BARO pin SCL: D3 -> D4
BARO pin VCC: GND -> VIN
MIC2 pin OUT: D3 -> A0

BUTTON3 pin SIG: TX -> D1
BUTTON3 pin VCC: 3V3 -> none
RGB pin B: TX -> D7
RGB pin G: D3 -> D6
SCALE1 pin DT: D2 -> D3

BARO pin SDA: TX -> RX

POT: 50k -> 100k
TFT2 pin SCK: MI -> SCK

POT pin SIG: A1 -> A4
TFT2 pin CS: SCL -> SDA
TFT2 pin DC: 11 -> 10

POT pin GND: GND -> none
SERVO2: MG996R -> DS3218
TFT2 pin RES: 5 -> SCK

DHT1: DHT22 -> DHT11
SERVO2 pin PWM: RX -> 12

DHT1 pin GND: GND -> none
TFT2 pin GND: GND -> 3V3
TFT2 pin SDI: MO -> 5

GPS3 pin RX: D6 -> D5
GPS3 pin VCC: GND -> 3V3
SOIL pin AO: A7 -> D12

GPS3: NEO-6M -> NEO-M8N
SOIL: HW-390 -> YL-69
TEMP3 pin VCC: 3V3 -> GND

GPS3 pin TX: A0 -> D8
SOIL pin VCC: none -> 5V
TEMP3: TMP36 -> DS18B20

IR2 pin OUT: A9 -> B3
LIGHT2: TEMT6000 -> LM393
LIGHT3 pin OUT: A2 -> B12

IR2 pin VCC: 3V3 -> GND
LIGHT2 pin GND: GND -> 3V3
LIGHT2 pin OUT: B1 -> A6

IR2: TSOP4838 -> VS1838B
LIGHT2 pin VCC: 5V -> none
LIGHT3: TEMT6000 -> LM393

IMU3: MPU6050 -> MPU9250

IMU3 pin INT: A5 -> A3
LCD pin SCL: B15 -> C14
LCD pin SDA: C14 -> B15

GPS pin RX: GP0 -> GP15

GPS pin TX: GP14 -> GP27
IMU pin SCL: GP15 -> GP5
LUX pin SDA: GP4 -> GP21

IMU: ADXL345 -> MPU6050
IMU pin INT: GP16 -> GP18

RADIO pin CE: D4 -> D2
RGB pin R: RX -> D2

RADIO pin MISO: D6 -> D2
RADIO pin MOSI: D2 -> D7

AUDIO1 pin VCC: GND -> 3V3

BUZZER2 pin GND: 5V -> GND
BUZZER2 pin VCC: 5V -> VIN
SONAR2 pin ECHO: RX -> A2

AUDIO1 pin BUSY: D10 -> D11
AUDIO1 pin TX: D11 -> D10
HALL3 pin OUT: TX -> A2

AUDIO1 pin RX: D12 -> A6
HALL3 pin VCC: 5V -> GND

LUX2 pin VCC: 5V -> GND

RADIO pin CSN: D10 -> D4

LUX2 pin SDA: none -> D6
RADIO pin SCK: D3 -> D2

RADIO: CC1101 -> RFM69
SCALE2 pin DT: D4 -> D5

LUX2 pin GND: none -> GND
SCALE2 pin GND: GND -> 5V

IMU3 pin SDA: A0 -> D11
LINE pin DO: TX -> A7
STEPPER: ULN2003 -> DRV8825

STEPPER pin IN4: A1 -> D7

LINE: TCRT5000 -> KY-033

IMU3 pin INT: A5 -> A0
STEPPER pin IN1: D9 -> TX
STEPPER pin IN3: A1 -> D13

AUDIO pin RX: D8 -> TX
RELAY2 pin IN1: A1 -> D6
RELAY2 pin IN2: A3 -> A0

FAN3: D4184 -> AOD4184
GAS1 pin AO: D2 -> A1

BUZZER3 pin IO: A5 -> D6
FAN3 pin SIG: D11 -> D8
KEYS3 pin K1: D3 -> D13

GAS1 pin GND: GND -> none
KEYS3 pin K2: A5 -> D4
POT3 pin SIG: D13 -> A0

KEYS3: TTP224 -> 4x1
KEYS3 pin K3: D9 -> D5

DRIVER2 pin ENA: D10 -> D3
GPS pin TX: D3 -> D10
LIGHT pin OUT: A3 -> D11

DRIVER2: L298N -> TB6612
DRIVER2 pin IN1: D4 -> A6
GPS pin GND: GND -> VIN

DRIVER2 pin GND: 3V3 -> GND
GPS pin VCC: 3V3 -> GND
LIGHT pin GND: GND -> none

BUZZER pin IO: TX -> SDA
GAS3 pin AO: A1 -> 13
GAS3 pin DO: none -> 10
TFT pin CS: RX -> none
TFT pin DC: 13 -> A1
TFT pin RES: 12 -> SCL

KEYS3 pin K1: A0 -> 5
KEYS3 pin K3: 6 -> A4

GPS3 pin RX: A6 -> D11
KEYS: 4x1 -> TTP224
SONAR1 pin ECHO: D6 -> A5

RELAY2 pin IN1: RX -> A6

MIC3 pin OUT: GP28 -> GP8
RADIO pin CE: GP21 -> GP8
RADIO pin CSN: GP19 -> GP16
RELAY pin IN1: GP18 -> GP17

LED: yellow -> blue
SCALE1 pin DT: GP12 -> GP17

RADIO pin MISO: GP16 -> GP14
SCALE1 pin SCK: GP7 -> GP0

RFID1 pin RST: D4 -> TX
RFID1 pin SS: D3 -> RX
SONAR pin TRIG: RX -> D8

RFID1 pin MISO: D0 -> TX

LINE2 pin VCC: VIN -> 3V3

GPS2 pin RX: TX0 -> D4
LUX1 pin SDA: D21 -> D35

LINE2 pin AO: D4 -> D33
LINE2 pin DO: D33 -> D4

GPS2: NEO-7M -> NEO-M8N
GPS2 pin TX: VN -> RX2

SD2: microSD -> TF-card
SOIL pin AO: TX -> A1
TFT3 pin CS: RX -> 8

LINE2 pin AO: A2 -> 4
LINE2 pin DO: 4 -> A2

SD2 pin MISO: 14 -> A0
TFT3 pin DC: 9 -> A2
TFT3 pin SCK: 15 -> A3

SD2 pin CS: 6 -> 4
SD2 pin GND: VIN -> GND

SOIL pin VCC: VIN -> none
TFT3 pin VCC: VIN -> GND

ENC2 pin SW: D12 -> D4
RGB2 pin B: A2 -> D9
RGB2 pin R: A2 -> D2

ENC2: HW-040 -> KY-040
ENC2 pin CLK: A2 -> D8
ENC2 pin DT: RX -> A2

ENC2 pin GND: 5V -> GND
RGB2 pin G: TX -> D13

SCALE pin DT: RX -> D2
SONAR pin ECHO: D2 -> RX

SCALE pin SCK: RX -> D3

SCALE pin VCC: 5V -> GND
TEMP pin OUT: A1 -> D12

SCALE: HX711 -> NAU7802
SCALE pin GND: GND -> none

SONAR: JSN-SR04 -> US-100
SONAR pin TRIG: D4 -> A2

——

[PROBLEM DESCRIPTION] Reproduce all the records, exactly and in full.

[RESULT OF THE EXERCISE]
BARO pin SCL: D3 -> D4
BARO pin VCC: GND -> VIN
MIC2 pin OUT: D3 -> A0

BUTTON3 pin SIG: TX -> D1
BUTTON3 pin VCC: 3V3 -> none
RGB pin B: TX -> D7
RGB pin G: D3 -> D6
SCALE1 pin DT: D2 -> D3

BARO pin SDA: TX -> RX

POT: 50k -> 100k
TFT2 pin SCK: MI -> SCK

POT pin SIG: A1 -> A4
TFT2 pin CS: SCL -> SDA
TFT2 pin DC: 11 -> 10

POT pin GND: GND -> none
SERVO2: MG996R -> DS3218
TFT2 pin RES: 5 -> SCK

DHT1: DHT22 -> DHT11
SERVO2 pin PWM: RX -> 12

DHT1 pin GND: GND -> none
TFT2 pin GND: GND -> 3V3
TFT2 pin SDI: MO -> 5

GPS3 pin RX: D6 -> D5
GPS3 pin VCC: GND -> 3V3
SOIL pin AO: A7 -> D12

GPS3: NEO-6M -> NEO-M8N
SOIL: HW-390 -> YL-69
TEMP3 pin VCC: 3V3 -> GND

GPS3 pin TX: A0 -> D8
SOIL pin VCC: none -> 5V
TEMP3: TMP36 -> DS18B20

IR2 pin OUT: A9 -> B3
LIGHT2: TEMT6000 -> LM393
LIGHT3 pin OUT: A2 -> B12

IR2 pin VCC: 3V3 -> GND
LIGHT2 pin GND: GND -> 3V3
LIGHT2 pin OUT: B1 -> A6

IR2: TSOP4838 -> VS1838B
LIGHT2 pin VCC: 5V -> none
LIGHT3: TEMT6000 -> LM393

IMU3: MPU6050 -> MPU9250

IMU3 pin INT: A5 -> A3
LCD pin SCL: B15 -> C14
LCD pin SDA: C14 -> B15

GPS pin RX: GP0 -> GP15

GPS pin TX: GP14 -> GP27
IMU pin SCL: GP15 -> GP5
LUX pin SDA: GP4 -> GP21

IMU: ADXL345 -> MPU6050
IMU pin INT: GP16 -> GP18

RADIO pin CE: D4 -> D2
RGB pin R: RX -> D2

RADIO pin MISO: D6 -> D2
RADIO pin MOSI: D2 -> D7

AUDIO1 pin VCC: GND -> 3V3

BUZZER2 pin GND: 5V -> GND
BUZZER2 pin VCC: 5V -> VIN
SONAR2 pin ECHO: RX -> A2

AUDIO1 pin BUSY: D10 -> D11
AUDIO1 pin TX: D11 -> D10
HALL3 pin OUT: TX -> A2

AUDIO1 pin RX: D12 -> A6
HALL3 pin VCC: 5V -> GND

LUX2 pin VCC: 5V -> GND

RADIO pin CSN: D10 -> D4

LUX2 pin SDA: none -> D6
RADIO pin SCK: D3 -> D2

RADIO: CC1101 -> RFM69
SCALE2 pin DT: D4 -> D5

LUX2 pin GND: none -> GND
SCALE2 pin GND: GND -> 5V

IMU3 pin SDA: A0 -> D11
LINE pin DO: TX -> A7
STEPPER: ULN2003 -> DRV8825

STEPPER pin IN4: A1 -> D7

LINE: TCRT5000 -> KY-033

IMU3 pin INT: A5 -> A0
STEPPER pin IN1: D9 -> TX
STEPPER pin IN3: A1 -> D13

AUDIO pin RX: D8 -> TX
RELAY2 pin IN1: A1 -> D6
RELAY2 pin IN2: A3 -> A0

FAN3: D4184 -> AOD4184
GAS1 pin AO: D2 -> A1

BUZZER3 pin IO: A5 -> D6
FAN3 pin SIG: D11 -> D8
KEYS3 pin K1: D3 -> D13

GAS1 pin GND: GND -> none
KEYS3 pin K2: A5 -> D4
POT3 pin SIG: D13 -> A0

KEYS3: TTP224 -> 4x1
KEYS3 pin K3: D9 -> D5

DRIVER2 pin ENA: D10 -> D3
GPS pin TX: D3 -> D10
LIGHT pin OUT: A3 -> D11

DRIVER2: L298N -> TB6612
DRIVER2 pin IN1: D4 -> A6
GPS pin GND: GND -> VIN

DRIVER2 pin GND: 3V3 -> GND
GPS pin VCC: 3V3 -> GND
LIGHT pin GND: GND -> none

BUZZER pin IO: TX -> SDA
GAS3 pin AO: A1 -> 13
GAS3 pin DO: none -> 10
TFT pin CS: RX -> none
TFT pin DC: 13 -> A1
TFT pin RES: 12 -> SCL

KEYS3 pin K1: A0 -> 5
KEYS3 pin K3: 6 -> A4

GPS3 pin RX: A6 -> D11
KEYS: 4x1 -> TTP224
SONAR1 pin ECHO: D6 -> A5

RELAY2 pin IN1: RX -> A6

MIC3 pin OUT: GP28 -> GP8
RADIO pin CE: GP21 -> GP8
RADIO pin CSN: GP19 -> GP16
RELAY pin IN1: GP18 -> GP17

LED: yellow -> blue
SCALE1 pin DT: GP12 -> GP17

RADIO pin MISO: GP16 -> GP14
SCALE1 pin SCK: GP7 -> GP0

RFID1 pin RST: D4 -> TX
RFID1 pin SS: D3 -> RX
SONAR pin TRIG: RX -> D8

RFID1 pin MISO: D0 -> TX

LINE2 pin VCC: VIN -> 3V3

GPS2 pin RX: TX0 -> D4
LUX1 pin SDA: D21 -> D35

LINE2 pin AO: D4 -> D33
LINE2 pin DO: D33 -> D4

GPS2: NEO-7M -> NEO-M8N
GPS2 pin TX: VN -> RX2

SD2: microSD -> TF-card
SOIL pin AO: TX -> A1
TFT3 pin CS: RX -> 8

LINE2 pin AO: A2 -> 4
LINE2 pin DO: 4 -> A2

SD2 pin MISO: 14 -> A0
TFT3 pin DC: 9 -> A2
TFT3 pin SCK: 15 -> A3

SD2 pin CS: 6 -> 4
SD2 pin GND: VIN -> GND

SOIL pin VCC: VIN -> none
TFT3 pin VCC: VIN -> GND

ENC2 pin SW: D12 -> D4
RGB2 pin B: A2 -> D9
RGB2 pin R: A2 -> D2

ENC2: HW-040 -> KY-040
ENC2 pin CLK: A2 -> D8
ENC2 pin DT: RX -> A2

ENC2 pin GND: 5V -> GND
RGB2 pin G: TX -> D13

SCALE pin DT: RX -> D2
SONAR pin ECHO: D2 -> RX

SCALE pin SCK: RX -> D3

SCALE pin VCC: 5V -> GND
TEMP pin OUT: A1 -> D12

SCALE: HX711 -> NAU7802
SCALE pin GND: GND -> none

SONAR: JSN-SR04 -> US-100
SONAR pin TRIG: D4 -> A2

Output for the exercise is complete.